Problem to work on — Start at the line below containing "(86, 377) = (448, 530): grey" and stop at the line containing "camera: 110 degrees left, 10 degrees up". Repeat every line of that stretch exactly, and nothing outside it.

Recorded data —
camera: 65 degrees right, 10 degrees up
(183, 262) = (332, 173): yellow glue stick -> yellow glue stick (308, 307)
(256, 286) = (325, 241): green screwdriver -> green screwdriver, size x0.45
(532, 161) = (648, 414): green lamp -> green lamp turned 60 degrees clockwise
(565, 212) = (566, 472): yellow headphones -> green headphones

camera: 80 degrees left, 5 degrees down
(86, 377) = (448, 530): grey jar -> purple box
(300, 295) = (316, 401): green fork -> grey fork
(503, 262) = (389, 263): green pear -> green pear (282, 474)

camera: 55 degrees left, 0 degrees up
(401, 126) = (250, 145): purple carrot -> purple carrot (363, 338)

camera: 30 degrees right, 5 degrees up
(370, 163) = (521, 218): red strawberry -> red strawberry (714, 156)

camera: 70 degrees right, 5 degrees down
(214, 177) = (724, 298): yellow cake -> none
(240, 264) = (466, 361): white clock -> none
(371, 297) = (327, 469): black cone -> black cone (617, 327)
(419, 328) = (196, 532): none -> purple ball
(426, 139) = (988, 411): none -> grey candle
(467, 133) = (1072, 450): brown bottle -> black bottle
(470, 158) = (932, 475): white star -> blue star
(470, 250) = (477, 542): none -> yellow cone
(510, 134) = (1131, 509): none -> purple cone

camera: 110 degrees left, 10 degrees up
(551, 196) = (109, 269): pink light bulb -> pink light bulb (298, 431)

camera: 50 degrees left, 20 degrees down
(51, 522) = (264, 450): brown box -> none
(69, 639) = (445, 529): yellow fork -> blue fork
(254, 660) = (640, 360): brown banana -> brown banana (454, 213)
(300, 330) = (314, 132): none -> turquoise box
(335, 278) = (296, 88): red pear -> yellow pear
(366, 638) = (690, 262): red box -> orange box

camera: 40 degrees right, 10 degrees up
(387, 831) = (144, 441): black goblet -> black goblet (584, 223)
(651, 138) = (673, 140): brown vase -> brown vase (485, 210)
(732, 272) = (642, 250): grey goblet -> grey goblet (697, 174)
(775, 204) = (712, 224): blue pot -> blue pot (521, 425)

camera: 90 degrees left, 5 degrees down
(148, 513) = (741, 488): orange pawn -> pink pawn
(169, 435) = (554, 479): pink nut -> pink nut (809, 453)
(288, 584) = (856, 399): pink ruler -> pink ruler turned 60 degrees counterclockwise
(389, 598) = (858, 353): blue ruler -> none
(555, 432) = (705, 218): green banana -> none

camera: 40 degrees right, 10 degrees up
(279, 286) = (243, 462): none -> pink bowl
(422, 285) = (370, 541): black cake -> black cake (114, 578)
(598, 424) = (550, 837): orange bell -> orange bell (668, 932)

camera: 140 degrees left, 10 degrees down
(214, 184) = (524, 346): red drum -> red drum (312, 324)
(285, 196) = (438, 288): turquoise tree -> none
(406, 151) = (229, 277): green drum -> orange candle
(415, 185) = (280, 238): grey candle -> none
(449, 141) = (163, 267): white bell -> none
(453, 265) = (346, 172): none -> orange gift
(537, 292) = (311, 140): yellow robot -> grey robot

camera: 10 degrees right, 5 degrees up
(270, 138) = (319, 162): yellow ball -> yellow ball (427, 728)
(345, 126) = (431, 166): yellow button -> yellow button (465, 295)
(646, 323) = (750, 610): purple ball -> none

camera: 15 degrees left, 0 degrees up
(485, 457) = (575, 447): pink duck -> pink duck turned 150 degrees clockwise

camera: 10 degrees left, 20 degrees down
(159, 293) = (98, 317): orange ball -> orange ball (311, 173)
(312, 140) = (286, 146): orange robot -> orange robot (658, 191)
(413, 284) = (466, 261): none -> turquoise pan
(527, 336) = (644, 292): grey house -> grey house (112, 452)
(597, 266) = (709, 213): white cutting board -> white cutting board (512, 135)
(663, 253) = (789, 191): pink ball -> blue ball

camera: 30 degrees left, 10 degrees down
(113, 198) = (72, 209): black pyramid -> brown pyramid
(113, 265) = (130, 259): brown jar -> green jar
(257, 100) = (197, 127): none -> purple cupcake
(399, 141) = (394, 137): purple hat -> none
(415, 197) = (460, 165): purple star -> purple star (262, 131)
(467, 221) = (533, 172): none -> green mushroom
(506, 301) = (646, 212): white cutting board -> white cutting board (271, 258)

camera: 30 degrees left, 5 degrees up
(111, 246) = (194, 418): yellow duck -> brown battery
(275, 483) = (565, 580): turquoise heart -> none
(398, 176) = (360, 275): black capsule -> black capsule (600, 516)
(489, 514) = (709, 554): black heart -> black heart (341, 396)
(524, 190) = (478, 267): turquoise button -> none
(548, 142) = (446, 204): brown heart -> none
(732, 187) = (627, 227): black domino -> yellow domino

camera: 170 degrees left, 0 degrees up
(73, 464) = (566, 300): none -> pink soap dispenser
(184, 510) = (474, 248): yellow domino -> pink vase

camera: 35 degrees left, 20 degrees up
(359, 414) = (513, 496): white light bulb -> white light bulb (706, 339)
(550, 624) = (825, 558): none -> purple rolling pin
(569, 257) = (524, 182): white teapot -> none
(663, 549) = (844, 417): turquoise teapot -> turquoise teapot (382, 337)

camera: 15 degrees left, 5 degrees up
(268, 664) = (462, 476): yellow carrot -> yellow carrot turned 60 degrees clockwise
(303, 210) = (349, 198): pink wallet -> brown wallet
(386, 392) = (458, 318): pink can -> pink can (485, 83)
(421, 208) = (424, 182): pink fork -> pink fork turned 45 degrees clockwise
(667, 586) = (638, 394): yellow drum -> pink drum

Answer to this problem —
(86, 377) = (448, 530): grey jar -> purple box
(300, 295) = (316, 401): green fork -> grey fork
(503, 262) = (389, 263): green pear -> green pear (282, 474)

camera: 55 degrees left, 0 degrees up
(401, 126) = (250, 145): purple carrot -> purple carrot (363, 338)

camera: 30 degrees right, 5 degrees up
(370, 163) = (521, 218): red strawberry -> red strawberry (714, 156)

camera: 70 degrees right, 5 degrees down
(214, 177) = (724, 298): yellow cake -> none
(240, 264) = (466, 361): white clock -> none
(371, 297) = (327, 469): black cone -> black cone (617, 327)
(419, 328) = (196, 532): none -> purple ball
(426, 139) = (988, 411): none -> grey candle
(467, 133) = (1072, 450): brown bottle -> black bottle
(470, 158) = (932, 475): white star -> blue star
(470, 250) = (477, 542): none -> yellow cone
(510, 134) = (1131, 509): none -> purple cone

camera: 110 degrees left, 10 degrees up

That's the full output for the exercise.